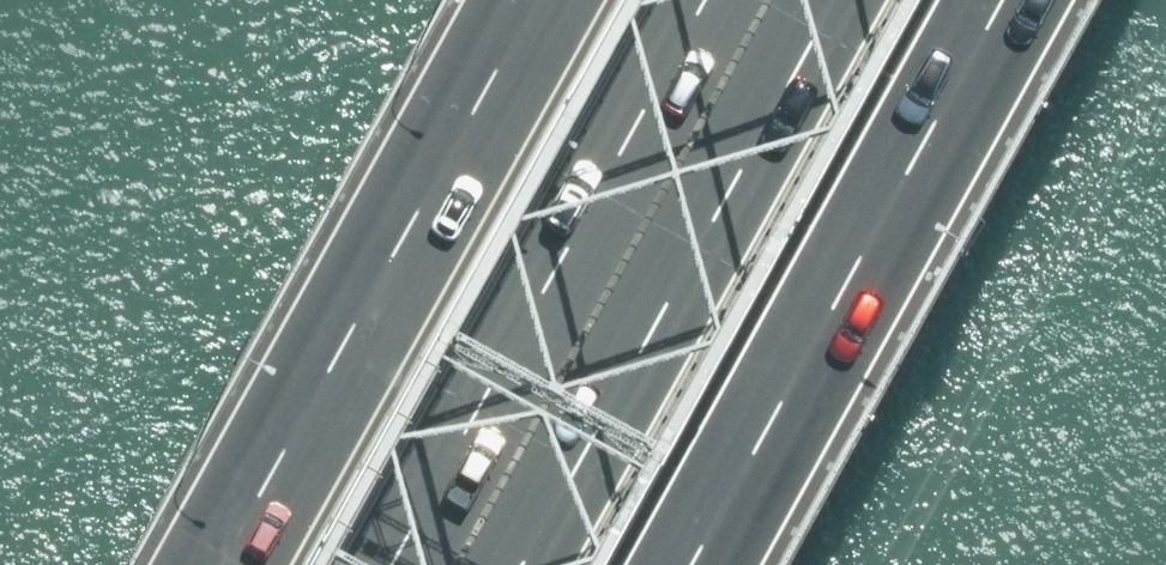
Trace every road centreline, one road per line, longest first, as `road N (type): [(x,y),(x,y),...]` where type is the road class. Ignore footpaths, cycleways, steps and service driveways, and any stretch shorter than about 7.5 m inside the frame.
road 1 (motorway): [(456,564),(770,0)]
road 2 (motorway): [(223,564),(537,0)]
road 3 (motorway): [(998,0),(685,564)]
- - -
■ PROBLEM REQUIREMENTS:
For this exercise, write the listing out again exactly, excluding all images.

■ EXERCISE RESULT:
Trace every road centreline, one road per line, longest first, as `road N (type): [(x,y),(x,y),...]` where type is the road class. Ignore footpaths, cycleways, steps and service driveways, and any stretch shorter than about 7.5 m inside the frame.
road 1 (motorway): [(456,564),(770,0)]
road 2 (motorway): [(223,564),(537,0)]
road 3 (motorway): [(998,0),(685,564)]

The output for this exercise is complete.